What needs transcribing is the line with "white kifogizu [368,283]" and every line after it to the end of the records, exactly and alone, with no pictures.

Record excerpts:
* * * *
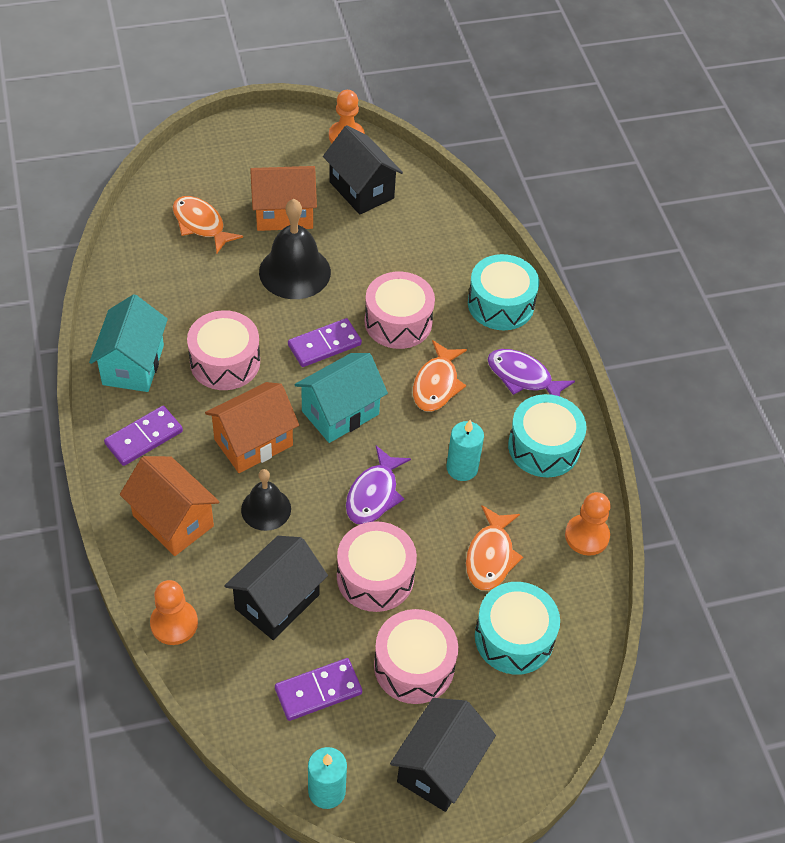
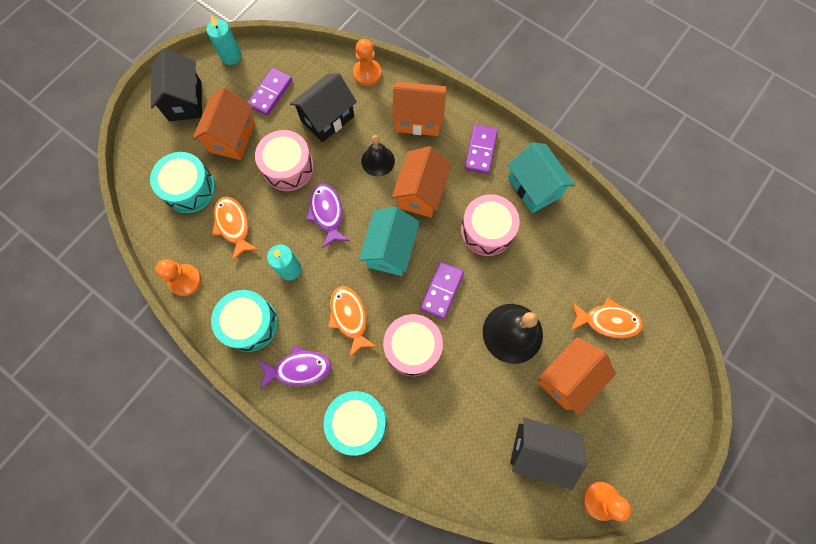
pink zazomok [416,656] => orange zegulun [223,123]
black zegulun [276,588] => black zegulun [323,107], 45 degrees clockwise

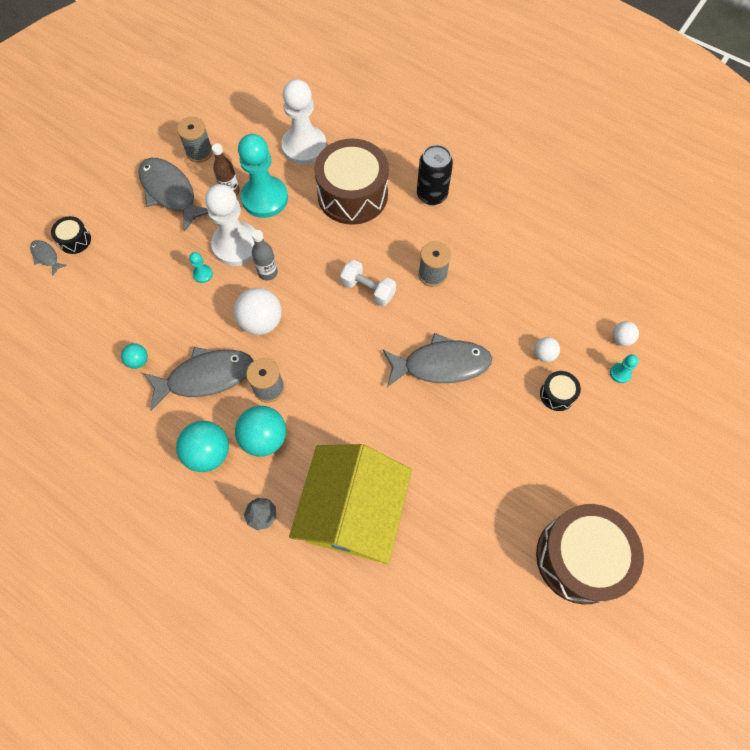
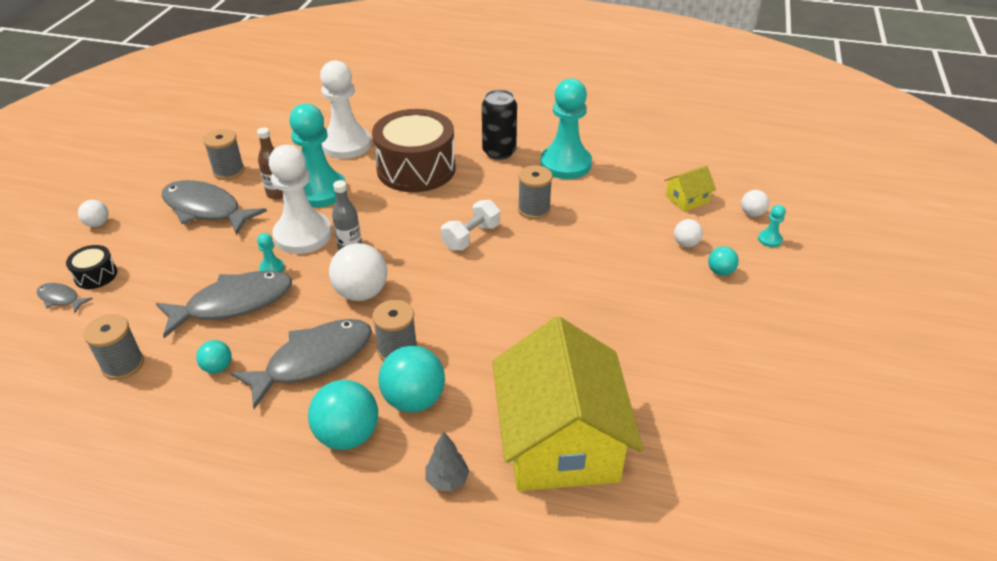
brown zazomok [590,554] => nothing
nothing => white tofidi [93,213]
nothing => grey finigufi [113,347]
nothing => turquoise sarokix [566,128]
nothing => yellow zegulun [690,189]
grey davaso [437,360] => grey davaso [224,304], relocated
black zazomok [560,391] => turquoise tofidi [723,261]
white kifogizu [368,283] => white kifogizu [470,225], 60 degrees counterclockwise

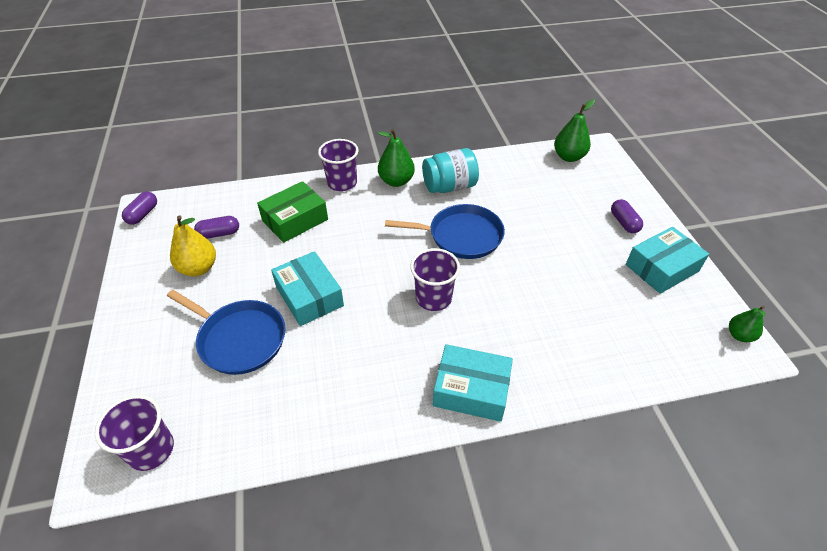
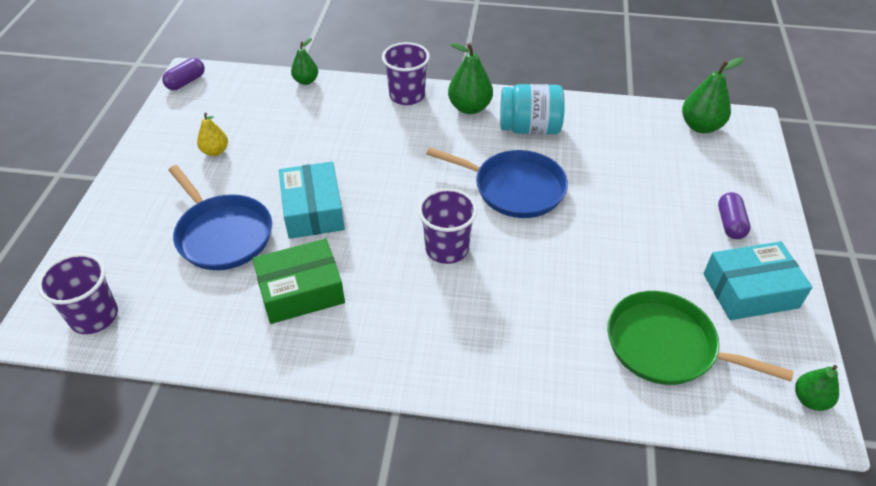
purple sokagini [216,227] => nothing
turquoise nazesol [473,383] => nothing
nothing => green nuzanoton [304,61]
nothing => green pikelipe [700,338]
green nazesol [292,212] => green nazesol [299,281], relocated
yellow nuzanoton [193,245] => yellow nuzanoton [212,134], x0.63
* * * *
Expected answer:
white kifogizu [368,283] => white kifogizu [470,225], 60 degrees counterclockwise

purple sokagini [216,227] => nothing
turquoise nazesol [473,383] => nothing
nothing => green nuzanoton [304,61]
nothing => green pikelipe [700,338]
green nazesol [292,212] => green nazesol [299,281], relocated
yellow nuzanoton [193,245] => yellow nuzanoton [212,134], x0.63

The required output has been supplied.